• WHAT NEEDS TO BE DONE: Return each line below exactly as it reads, and omit any image in it.

PROVIDED DATA section start

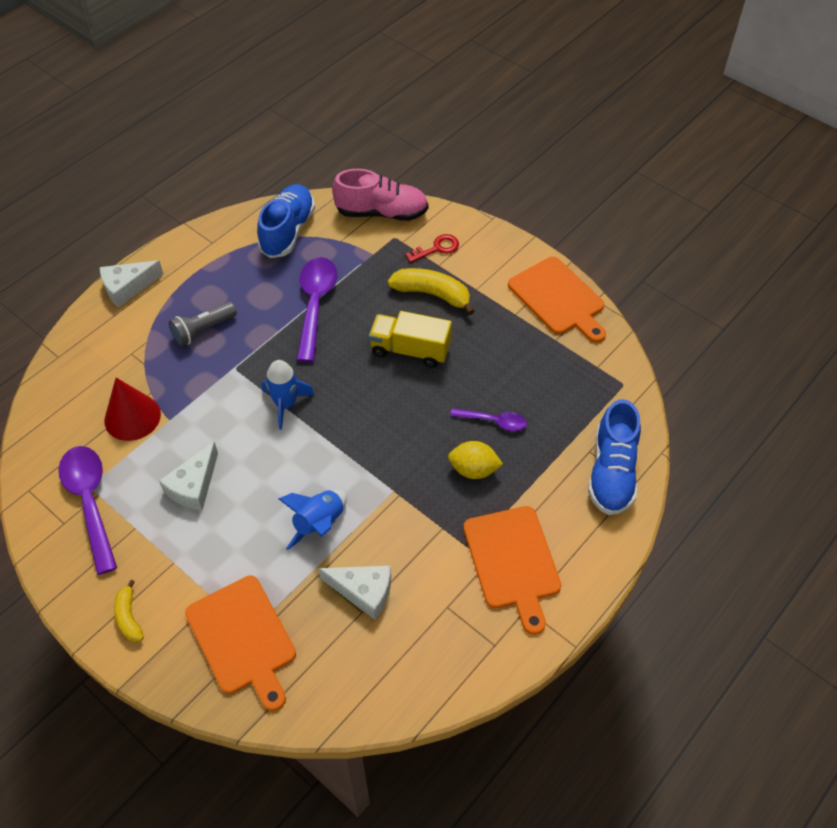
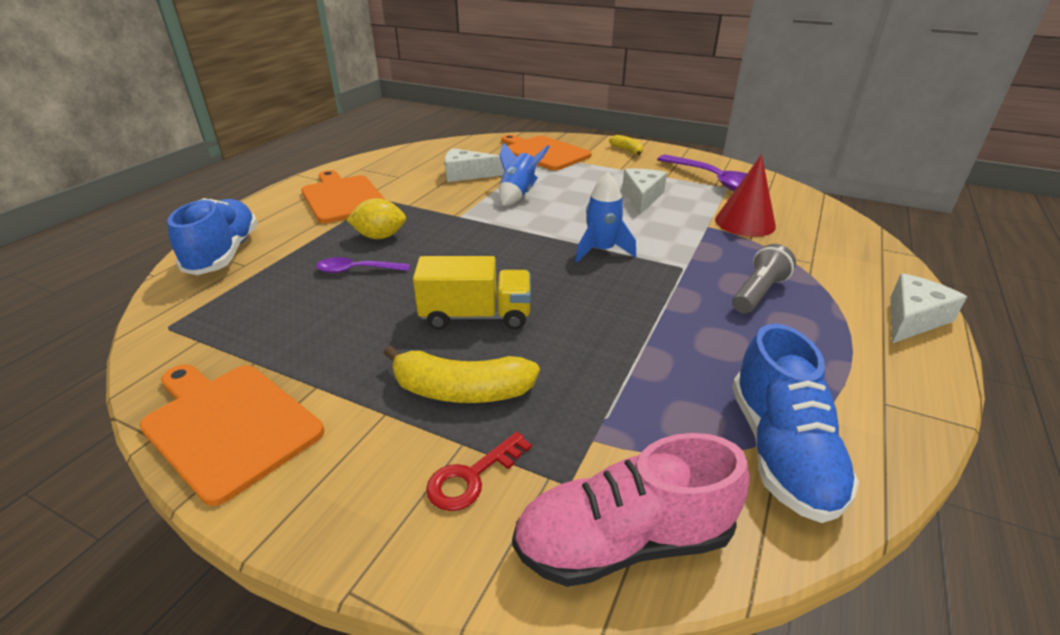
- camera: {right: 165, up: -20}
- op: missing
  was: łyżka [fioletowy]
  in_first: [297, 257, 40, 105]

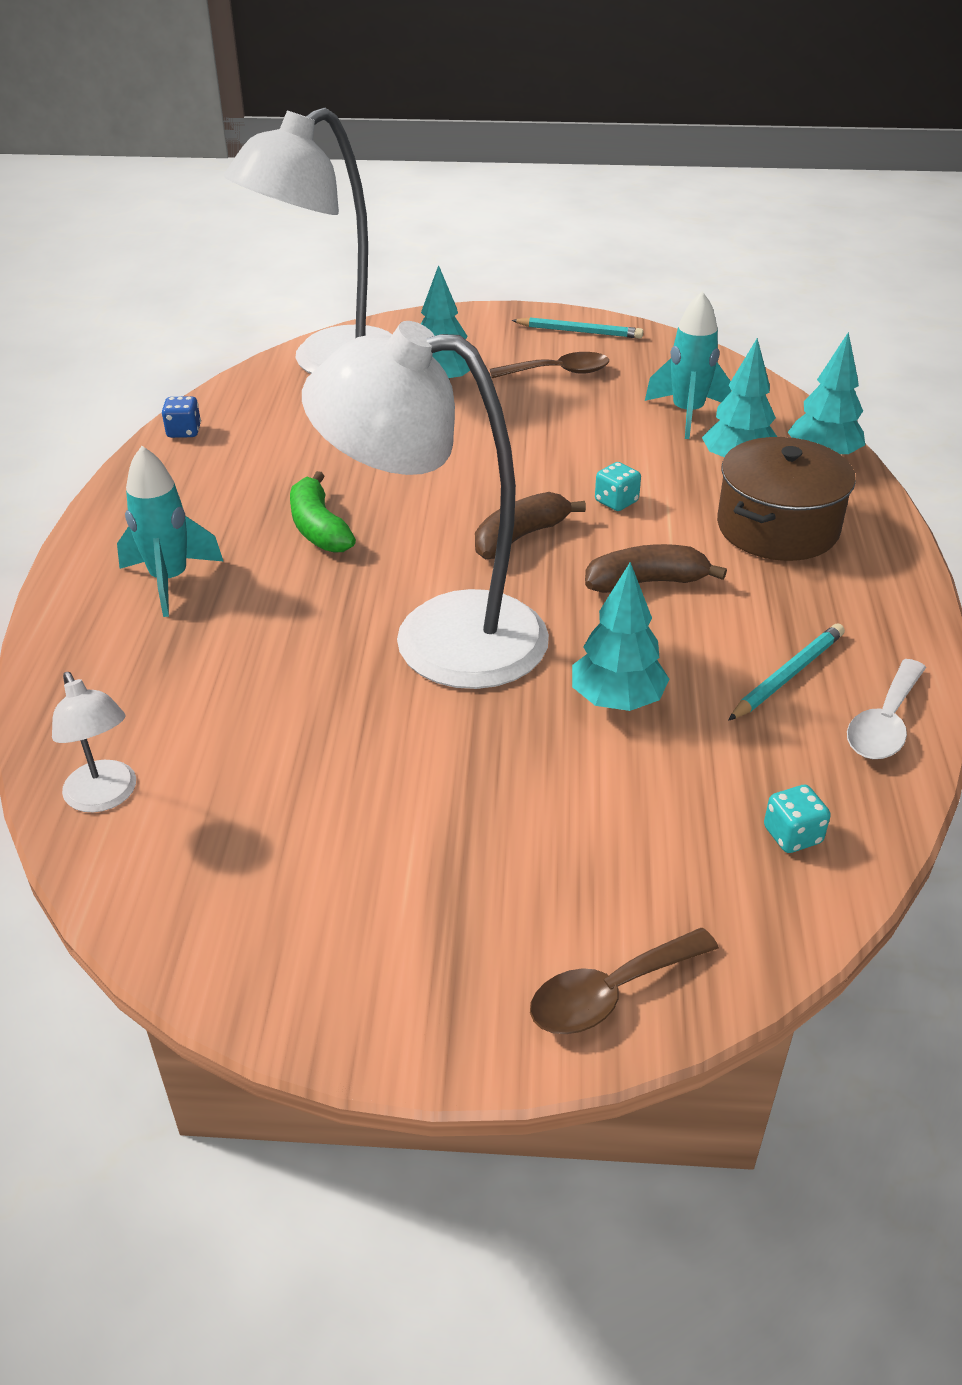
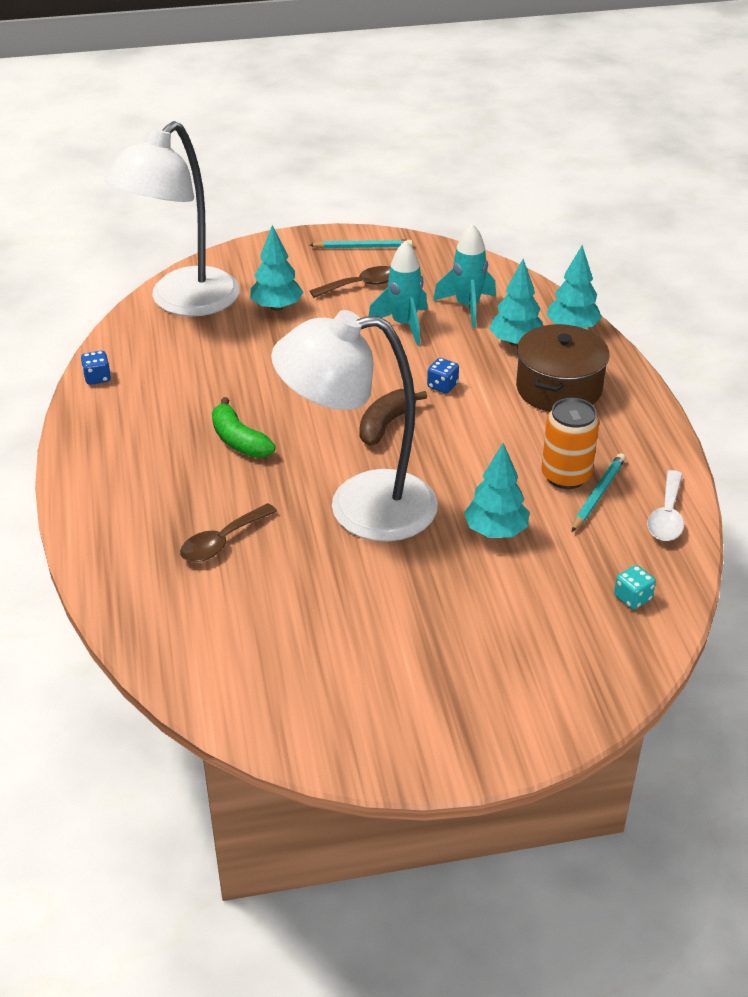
- camera: {right: -15, up: 0}
- op: relocated
  was: łyżka [brązowy]
  in_first: [530, 928, 189, 106]
  in_second: [180, 503, 97, 59]
- op: relocated
  was: rakieta [turkusowy]
  in_first: [117, 446, 107, 171]
  in_second: [369, 241, 58, 105]
- op: colour
  was: kostka do gry [turkusowy]
  now: kostka do gry [niebieski]
  in_first: [595, 462, 46, 49]
  in_second: [427, 358, 32, 35]
- op: appeared
  now: puszka [pomarańczowy]
  in_second: [541, 398, 58, 91]
- op: missing
  was: lampka [biały]
  in_first: [52, 672, 84, 140]
- op: missing
  was: banan [brązowy]
  in_first: [585, 544, 142, 49]

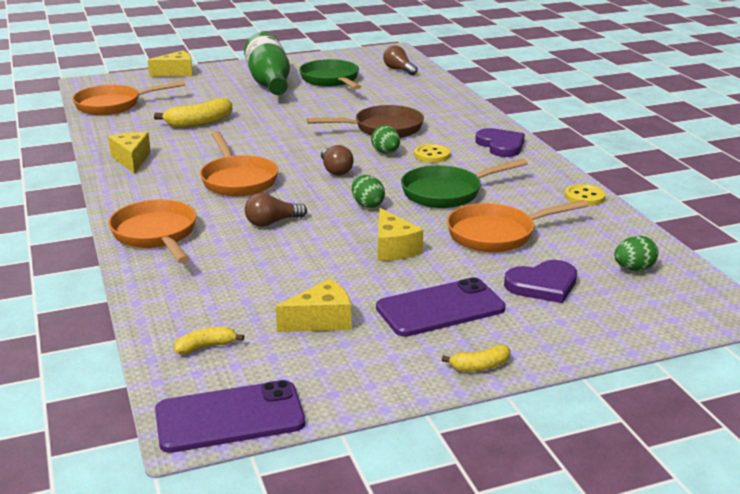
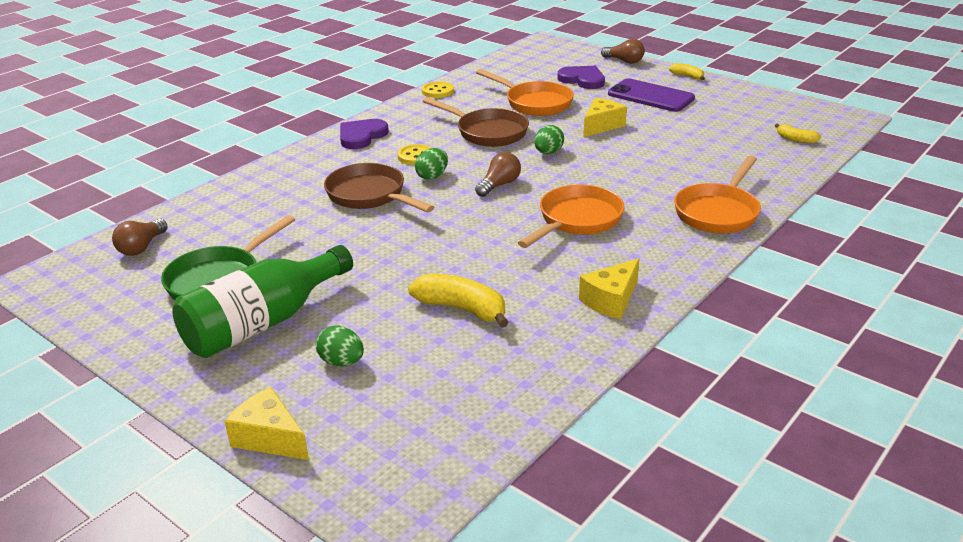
- camera: {right: -120, up: 5}
- op: relocated
  was: jajko [zielony]
  in_first: [614, 236, 45, 35]
  in_second: [316, 325, 48, 41]
- op: colour
  was: patelnia [zielony]
  now: patelnia [brązowy]
  in_first: [401, 159, 127, 49]
  in_second: [422, 97, 107, 50]
- op: relocated
  was: żarówka [brązowy]
  in_first: [245, 193, 62, 34]
  in_second: [601, 39, 44, 25]
- op: missing
  was: patelnia [pomarańczowy]
  in_first: [72, 81, 113, 34]
- op: missing
  was: telefon [fioletowy]
  in_first: [155, 380, 150, 73]
- op: missing
  was: ser [żółty]
  in_first: [276, 279, 75, 53]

PROVIDED DATA section end

• SOLUTION:
- camera: {right: 165, up: -20}
- op: missing
  was: łyżka [fioletowy]
  in_first: [297, 257, 40, 105]

- camera: {right: -15, up: 0}
- op: relocated
  was: łyżka [brązowy]
  in_first: [530, 928, 189, 106]
  in_second: [180, 503, 97, 59]
- op: relocated
  was: rakieta [turkusowy]
  in_first: [117, 446, 107, 171]
  in_second: [369, 241, 58, 105]
- op: colour
  was: kostka do gry [turkusowy]
  now: kostka do gry [niebieski]
  in_first: [595, 462, 46, 49]
  in_second: [427, 358, 32, 35]
- op: appeared
  now: puszka [pomarańczowy]
  in_second: [541, 398, 58, 91]
- op: missing
  was: lampka [biały]
  in_first: [52, 672, 84, 140]
- op: missing
  was: banan [brązowy]
  in_first: [585, 544, 142, 49]

- camera: {right: -120, up: 5}
- op: relocated
  was: jajko [zielony]
  in_first: [614, 236, 45, 35]
  in_second: [316, 325, 48, 41]
- op: colour
  was: patelnia [zielony]
  now: patelnia [brązowy]
  in_first: [401, 159, 127, 49]
  in_second: [422, 97, 107, 50]
- op: relocated
  was: żarówka [brązowy]
  in_first: [245, 193, 62, 34]
  in_second: [601, 39, 44, 25]
- op: missing
  was: patelnia [pomarańczowy]
  in_first: [72, 81, 113, 34]
- op: missing
  was: telefon [fioletowy]
  in_first: [155, 380, 150, 73]
- op: missing
  was: ser [żółty]
  in_first: [276, 279, 75, 53]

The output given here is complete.